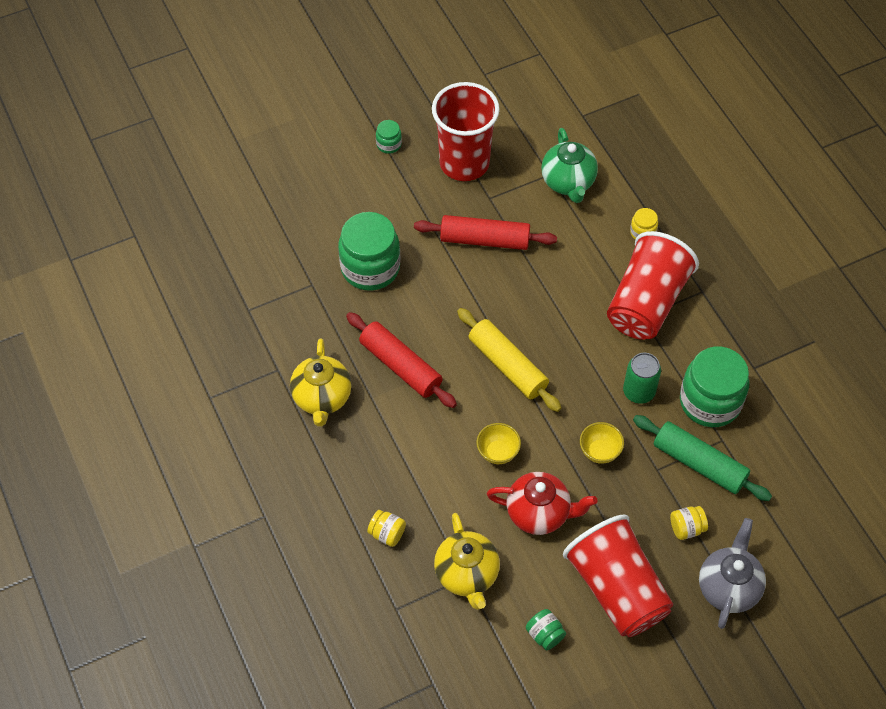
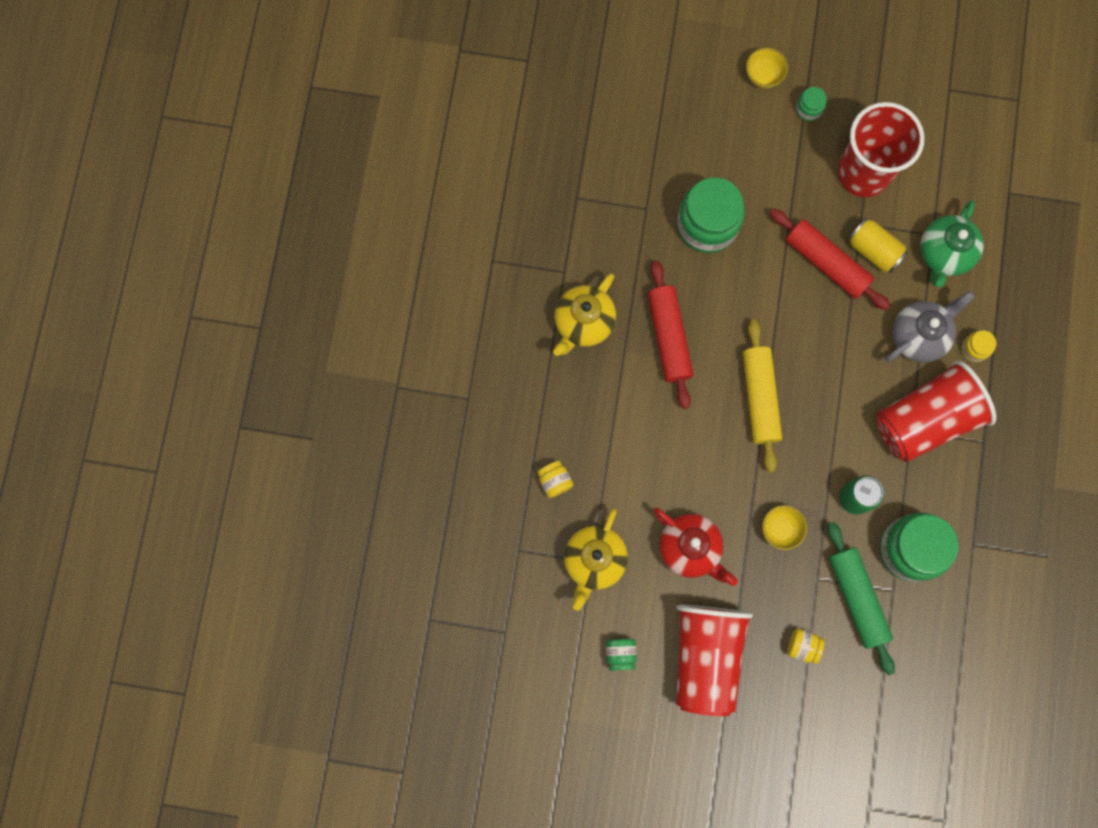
camera: 35 degrees right, 20 degrees up
(498, 452) = (694, 471): yellow bowl -> yellow bowl (763, 76)
(514, 210) = (873, 250): none -> yellow can
(728, 587) = (798, 720): grey teapot -> grey teapot (918, 336)

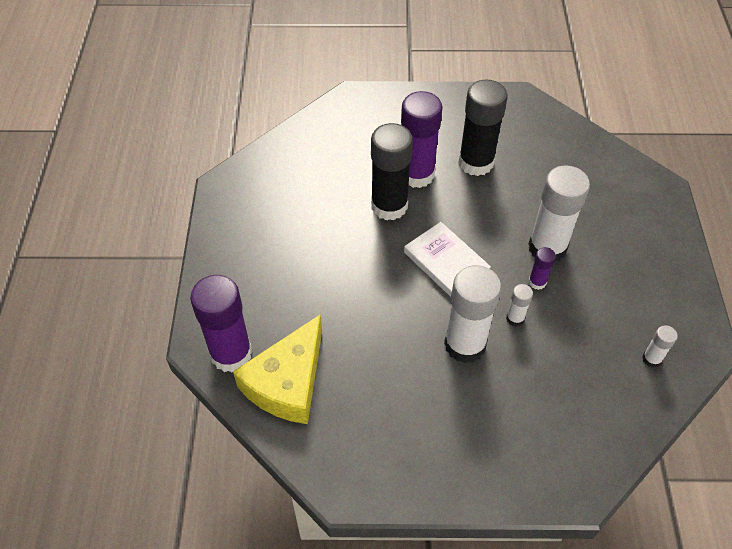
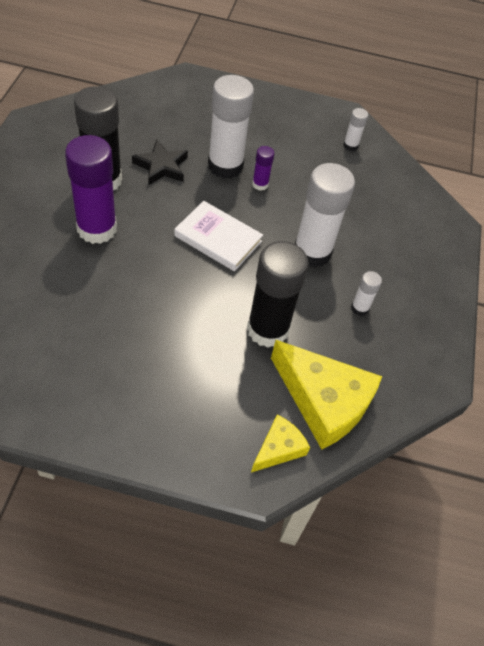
camera: 85 degrees left, 0 degrees up
(231, 354) = (279, 448): purple glue stick -> yellow cheese
(389, 206) = (130, 262): black glue stick -> black glue stick (267, 329)
(446, 262) = (218, 238): white book -> white book turned 60 degrees clockwise
(515, 318) = (293, 211): white glue stick -> white glue stick (360, 308)
(517, 198) = (161, 166): none -> black star

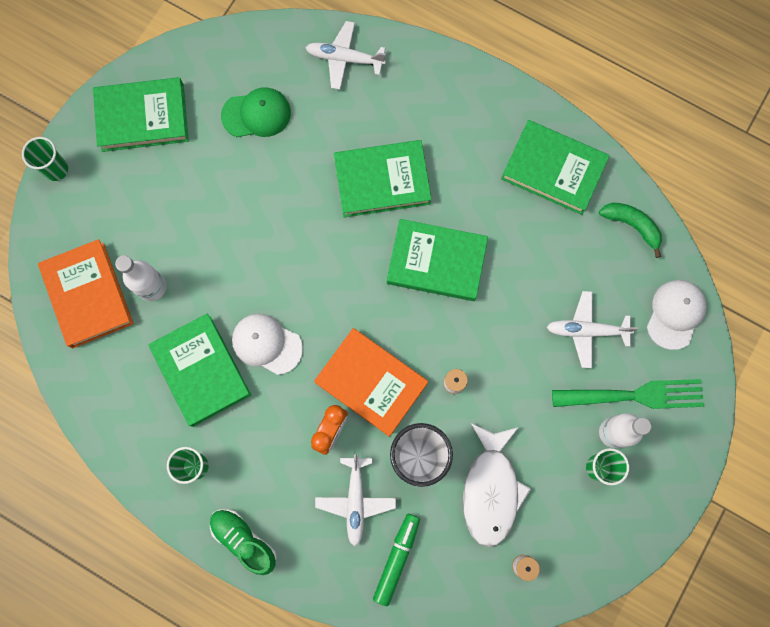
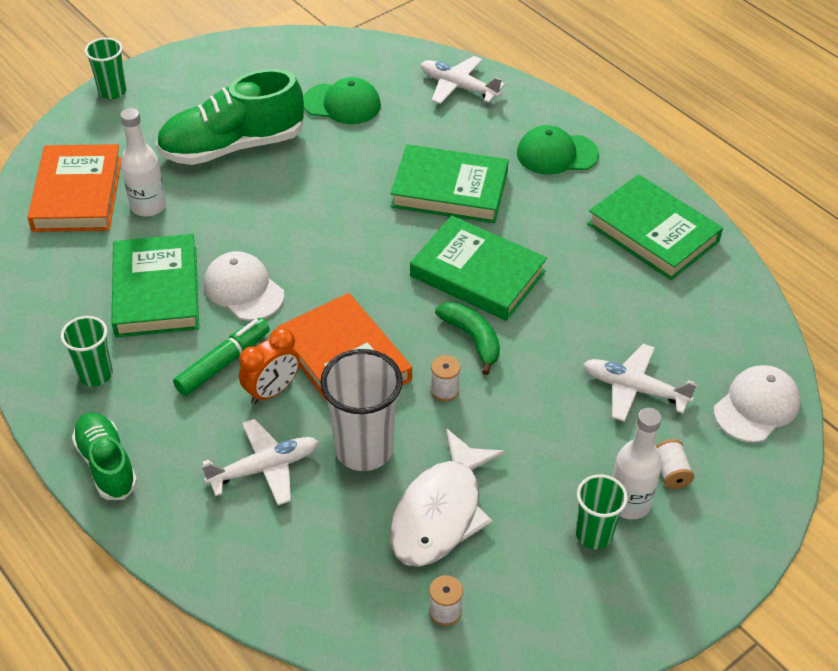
camera: 20 degrees right, 30 degrees down
(143, 117) = (224, 76): green book -> none
(188, 196) = (232, 146): none -> green shoe
(355, 500) = (264, 468): white plane -> white plane turned 135 degrees counterclockwise
(397, 558) = (283, 546): green marker -> green marker (223, 363)
(452, 109) = (556, 154): none -> green cap
(632, 226) = (730, 307): green banana -> green banana (472, 339)
(634, 395) = (671, 472): green fork -> white spool

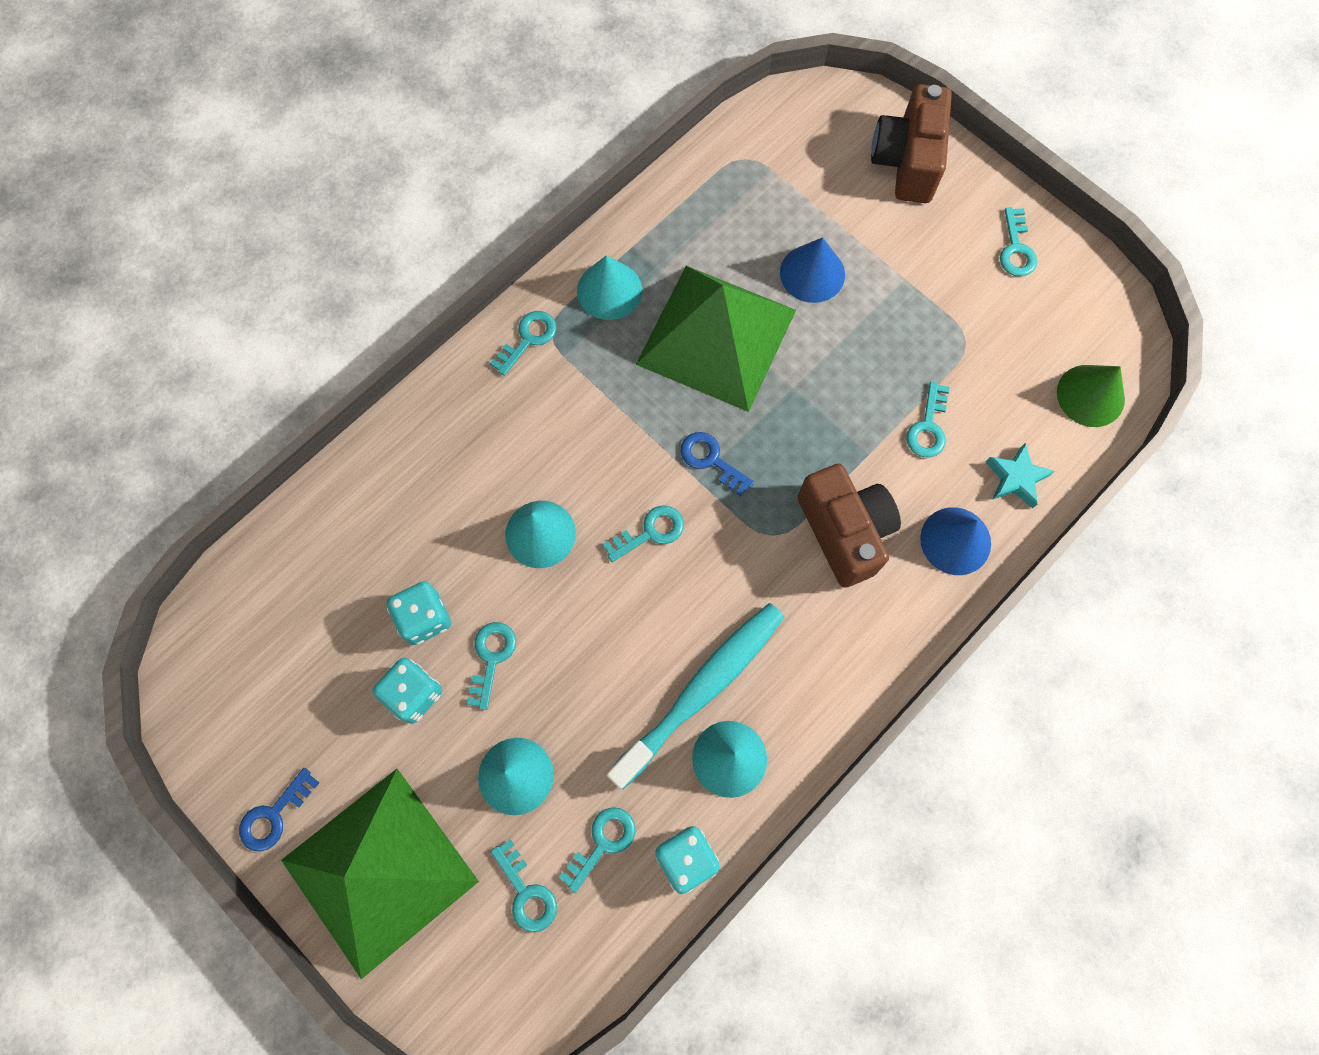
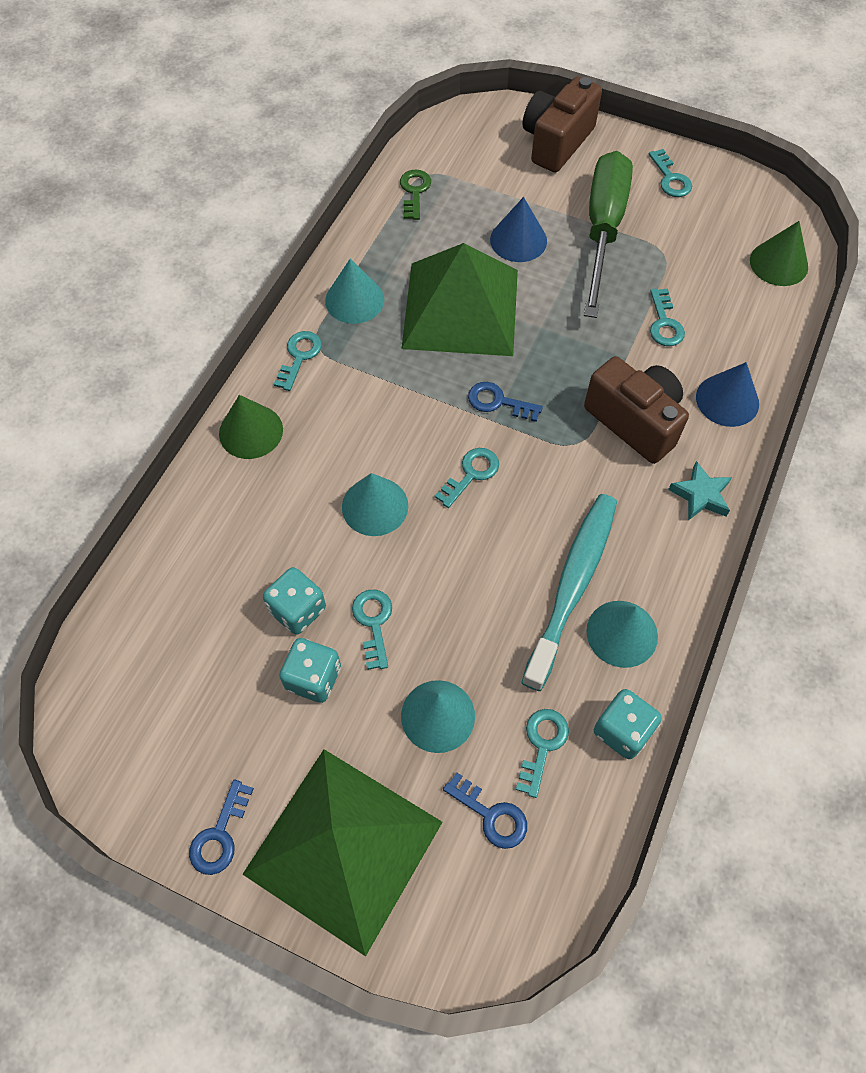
camera: 20 degrees left, 10 degrees down
(449, 408) = (251, 431): none -> green cone
(526, 893) = (491, 815): turquoise key -> blue key
(724, 177) = (414, 191): none -> green key
(906, 162) = (556, 142): brown camera -> brown camera turned 45 degrees clockwise
(911, 290) = (603, 230): none -> green screwdriver
(1016, 478) = (751, 339): turquoise star -> turquoise star (700, 495)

Task objective - Check each line of the records above for the word "turquoise" and report how many lines have it, as a number only.

Answer to this task - 2